Work to complete: Across the listing, count the lines that include the string "hammer". Give nothing besides the number.

Excerpted records:
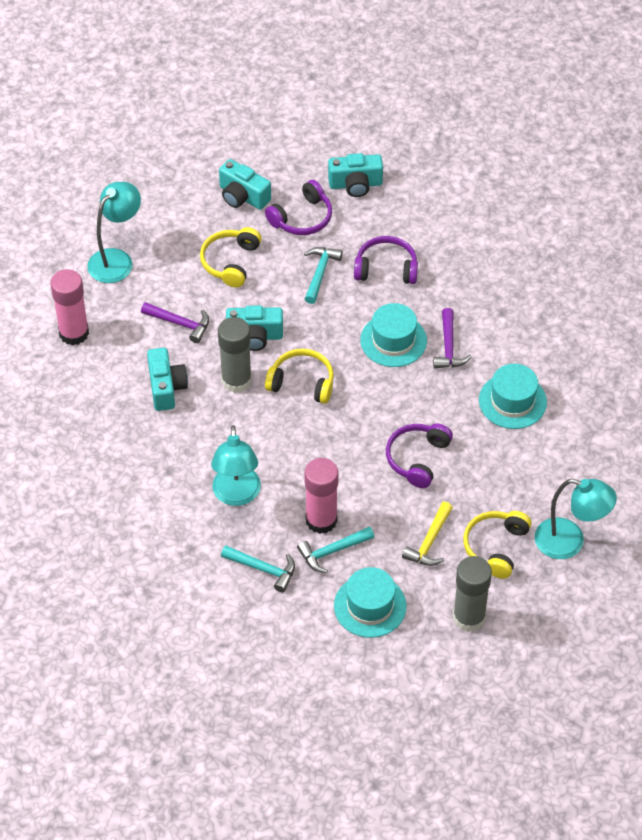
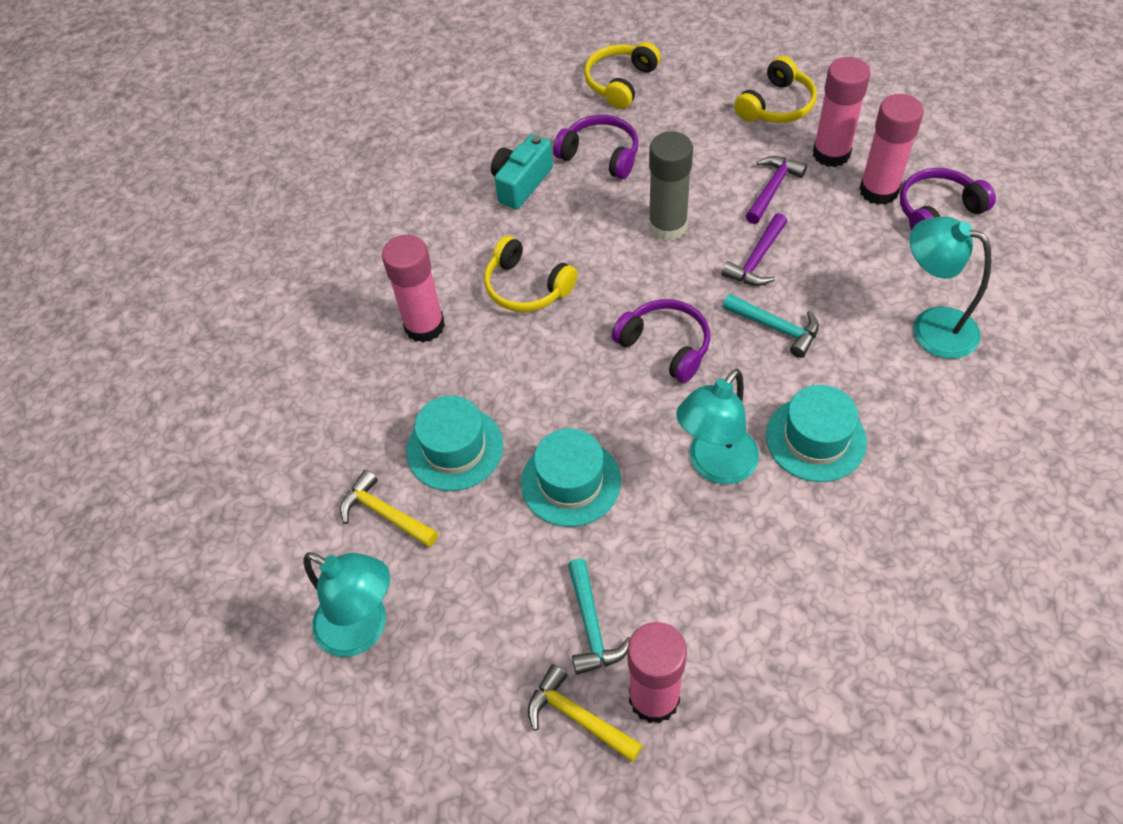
grey glue stick: 2 -> 1
pink glue stick: 2 -> 4
turquoise camera: 4 -> 1
turquoise hammer: 3 -> 2
yellow hammer: 1 -> 2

Task answer: 2